--- REQUIREMENT ---
Transcribe all the entries that follow, leaving nothing out.

--- INPUT RECORDS ---
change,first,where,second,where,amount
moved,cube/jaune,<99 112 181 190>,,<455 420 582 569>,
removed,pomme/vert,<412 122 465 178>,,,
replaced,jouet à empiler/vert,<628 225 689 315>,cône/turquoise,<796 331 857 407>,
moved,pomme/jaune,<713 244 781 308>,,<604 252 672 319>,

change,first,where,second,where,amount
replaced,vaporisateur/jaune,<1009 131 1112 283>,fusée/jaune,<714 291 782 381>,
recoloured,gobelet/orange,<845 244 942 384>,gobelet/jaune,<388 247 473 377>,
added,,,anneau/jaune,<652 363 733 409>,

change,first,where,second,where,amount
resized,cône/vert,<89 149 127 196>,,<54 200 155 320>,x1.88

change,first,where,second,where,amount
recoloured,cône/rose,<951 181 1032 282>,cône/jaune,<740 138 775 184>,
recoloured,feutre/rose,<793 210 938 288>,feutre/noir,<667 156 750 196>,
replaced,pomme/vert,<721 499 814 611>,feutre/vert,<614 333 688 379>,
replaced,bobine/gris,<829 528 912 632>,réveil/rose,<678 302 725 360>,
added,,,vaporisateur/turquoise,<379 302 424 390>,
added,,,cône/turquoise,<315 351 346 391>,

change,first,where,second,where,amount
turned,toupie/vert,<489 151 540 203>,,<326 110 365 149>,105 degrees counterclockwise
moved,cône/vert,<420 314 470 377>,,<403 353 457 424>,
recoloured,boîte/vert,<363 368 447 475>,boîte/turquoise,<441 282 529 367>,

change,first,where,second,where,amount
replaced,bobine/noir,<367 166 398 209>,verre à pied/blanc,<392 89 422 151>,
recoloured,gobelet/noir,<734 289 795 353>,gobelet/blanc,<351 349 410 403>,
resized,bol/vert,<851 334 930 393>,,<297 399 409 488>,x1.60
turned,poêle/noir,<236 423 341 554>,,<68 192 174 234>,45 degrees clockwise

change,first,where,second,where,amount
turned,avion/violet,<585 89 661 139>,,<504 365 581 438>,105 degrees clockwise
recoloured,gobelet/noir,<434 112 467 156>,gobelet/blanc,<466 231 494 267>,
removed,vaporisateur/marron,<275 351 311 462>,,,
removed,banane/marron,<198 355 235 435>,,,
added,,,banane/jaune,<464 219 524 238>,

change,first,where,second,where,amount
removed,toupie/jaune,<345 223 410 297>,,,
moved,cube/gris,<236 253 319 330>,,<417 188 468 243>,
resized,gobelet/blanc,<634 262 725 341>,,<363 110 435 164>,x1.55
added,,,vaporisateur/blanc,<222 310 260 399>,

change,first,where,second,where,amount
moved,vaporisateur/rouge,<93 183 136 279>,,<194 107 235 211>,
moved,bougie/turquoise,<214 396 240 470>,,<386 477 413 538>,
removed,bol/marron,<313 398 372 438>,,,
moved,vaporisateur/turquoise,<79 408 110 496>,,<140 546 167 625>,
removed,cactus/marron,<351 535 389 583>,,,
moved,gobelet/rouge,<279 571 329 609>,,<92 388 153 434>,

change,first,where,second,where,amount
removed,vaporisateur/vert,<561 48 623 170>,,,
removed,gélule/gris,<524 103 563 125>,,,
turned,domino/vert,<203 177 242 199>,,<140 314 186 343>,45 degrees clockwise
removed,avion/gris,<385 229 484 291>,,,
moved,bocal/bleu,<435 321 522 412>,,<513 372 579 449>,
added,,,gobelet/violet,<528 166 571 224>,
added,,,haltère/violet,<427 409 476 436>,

--- RESPONSE TO THE TASK ---
change,first,where,second,where,amount
moved,cube/jaune,<99 112 181 190>,,<455 420 582 569>,
removed,pomme/vert,<412 122 465 178>,,,
replaced,jouet à empiler/vert,<628 225 689 315>,cône/turquoise,<796 331 857 407>,
moved,pomme/jaune,<713 244 781 308>,,<604 252 672 319>,

change,first,where,second,where,amount
replaced,vaporisateur/jaune,<1009 131 1112 283>,fusée/jaune,<714 291 782 381>,
recoloured,gobelet/orange,<845 244 942 384>,gobelet/jaune,<388 247 473 377>,
added,,,anneau/jaune,<652 363 733 409>,

change,first,where,second,where,amount
resized,cône/vert,<89 149 127 196>,,<54 200 155 320>,x1.88

change,first,where,second,where,amount
recoloured,cône/rose,<951 181 1032 282>,cône/jaune,<740 138 775 184>,
recoloured,feutre/rose,<793 210 938 288>,feutre/noir,<667 156 750 196>,
replaced,pomme/vert,<721 499 814 611>,feutre/vert,<614 333 688 379>,
replaced,bobine/gris,<829 528 912 632>,réveil/rose,<678 302 725 360>,
added,,,vaporisateur/turquoise,<379 302 424 390>,
added,,,cône/turquoise,<315 351 346 391>,

change,first,where,second,where,amount
turned,toupie/vert,<489 151 540 203>,,<326 110 365 149>,105 degrees counterclockwise
moved,cône/vert,<420 314 470 377>,,<403 353 457 424>,
recoloured,boîte/vert,<363 368 447 475>,boîte/turquoise,<441 282 529 367>,

change,first,where,second,where,amount
replaced,bobine/noir,<367 166 398 209>,verre à pied/blanc,<392 89 422 151>,
recoloured,gobelet/noir,<734 289 795 353>,gobelet/blanc,<351 349 410 403>,
resized,bol/vert,<851 334 930 393>,,<297 399 409 488>,x1.60
turned,poêle/noir,<236 423 341 554>,,<68 192 174 234>,45 degrees clockwise

change,first,where,second,where,amount
turned,avion/violet,<585 89 661 139>,,<504 365 581 438>,105 degrees clockwise
recoloured,gobelet/noir,<434 112 467 156>,gobelet/blanc,<466 231 494 267>,
removed,vaporisateur/marron,<275 351 311 462>,,,
removed,banane/marron,<198 355 235 435>,,,
added,,,banane/jaune,<464 219 524 238>,

change,first,where,second,where,amount
removed,toupie/jaune,<345 223 410 297>,,,
moved,cube/gris,<236 253 319 330>,,<417 188 468 243>,
resized,gobelet/blanc,<634 262 725 341>,,<363 110 435 164>,x1.55
added,,,vaporisateur/blanc,<222 310 260 399>,

change,first,where,second,where,amount
moved,vaporisateur/rouge,<93 183 136 279>,,<194 107 235 211>,
moved,bougie/turquoise,<214 396 240 470>,,<386 477 413 538>,
removed,bol/marron,<313 398 372 438>,,,
moved,vaporisateur/turquoise,<79 408 110 496>,,<140 546 167 625>,
removed,cactus/marron,<351 535 389 583>,,,
moved,gobelet/rouge,<279 571 329 609>,,<92 388 153 434>,

change,first,where,second,where,amount
removed,vaporisateur/vert,<561 48 623 170>,,,
removed,gélule/gris,<524 103 563 125>,,,
turned,domino/vert,<203 177 242 199>,,<140 314 186 343>,45 degrees clockwise
removed,avion/gris,<385 229 484 291>,,,
moved,bocal/bleu,<435 321 522 412>,,<513 372 579 449>,
added,,,gobelet/violet,<528 166 571 224>,
added,,,haltère/violet,<427 409 476 436>,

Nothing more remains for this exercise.